▶ [AIM OF THE EXERCISE]
Reproduce all of the listing below without alteration.
---- SOURCE DATA
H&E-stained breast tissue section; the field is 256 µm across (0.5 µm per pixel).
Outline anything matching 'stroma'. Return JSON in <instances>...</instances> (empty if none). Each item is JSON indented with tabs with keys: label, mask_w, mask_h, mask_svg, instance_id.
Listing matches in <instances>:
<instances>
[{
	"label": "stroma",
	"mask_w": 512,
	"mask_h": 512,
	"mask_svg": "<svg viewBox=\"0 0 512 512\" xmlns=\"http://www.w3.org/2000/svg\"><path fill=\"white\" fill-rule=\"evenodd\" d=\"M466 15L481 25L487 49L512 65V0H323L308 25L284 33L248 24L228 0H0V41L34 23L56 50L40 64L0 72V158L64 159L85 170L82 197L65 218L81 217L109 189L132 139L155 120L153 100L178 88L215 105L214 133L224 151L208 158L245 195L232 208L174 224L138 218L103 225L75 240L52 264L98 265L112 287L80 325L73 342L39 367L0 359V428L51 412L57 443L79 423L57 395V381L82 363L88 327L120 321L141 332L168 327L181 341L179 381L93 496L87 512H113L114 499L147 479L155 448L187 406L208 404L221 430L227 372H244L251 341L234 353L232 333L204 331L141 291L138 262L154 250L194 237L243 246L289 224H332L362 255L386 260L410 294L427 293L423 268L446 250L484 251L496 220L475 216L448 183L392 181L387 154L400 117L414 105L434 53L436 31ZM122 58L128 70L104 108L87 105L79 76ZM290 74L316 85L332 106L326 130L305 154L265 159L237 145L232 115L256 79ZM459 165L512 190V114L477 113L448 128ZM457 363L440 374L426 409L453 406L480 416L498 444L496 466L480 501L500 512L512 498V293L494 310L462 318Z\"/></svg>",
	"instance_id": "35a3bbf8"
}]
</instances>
--------
▶ [TASK RESULT]
H&E-stained breast tissue section; the field is 256 µm across (0.5 µm per pixel).
Outline anything matching 'stroma'. Return JSON in <instances>...</instances> (empty if none). Each item is JSON indented with tabs with keys: label, mask_w, mask_h, mask_svg, instance_id.
Listing matches in <instances>:
<instances>
[{
	"label": "stroma",
	"mask_w": 512,
	"mask_h": 512,
	"mask_svg": "<svg viewBox=\"0 0 512 512\" xmlns=\"http://www.w3.org/2000/svg\"><path fill=\"white\" fill-rule=\"evenodd\" d=\"M466 15L481 25L487 49L512 65V0H323L308 25L284 33L248 24L228 0H0V41L34 23L56 50L40 64L0 72V158L64 159L85 170L82 197L65 218L81 217L109 189L132 139L155 120L153 100L178 88L215 105L214 133L224 151L208 158L245 195L232 208L174 224L138 218L103 225L75 240L52 264L98 265L112 287L80 325L73 342L39 367L0 359V428L51 412L57 443L79 423L57 395V381L82 363L88 327L120 321L141 332L168 327L181 341L179 381L93 496L87 512H113L114 499L147 479L155 448L187 406L208 404L221 430L227 372H244L251 341L234 353L232 333L204 331L141 291L138 262L154 250L194 237L243 246L289 224H332L362 255L386 260L410 294L427 293L423 268L446 250L484 251L496 220L475 216L448 183L392 181L387 154L400 117L414 105L434 53L436 31ZM122 58L128 70L104 108L87 105L79 76ZM290 74L316 85L332 106L326 130L305 154L265 159L237 145L232 115L256 79ZM459 165L512 190V114L477 113L448 128ZM457 363L440 374L426 409L453 406L480 416L498 444L496 466L480 501L500 512L512 498V293L494 310L462 318Z\"/></svg>",
	"instance_id": "35a3bbf8"
}]
</instances>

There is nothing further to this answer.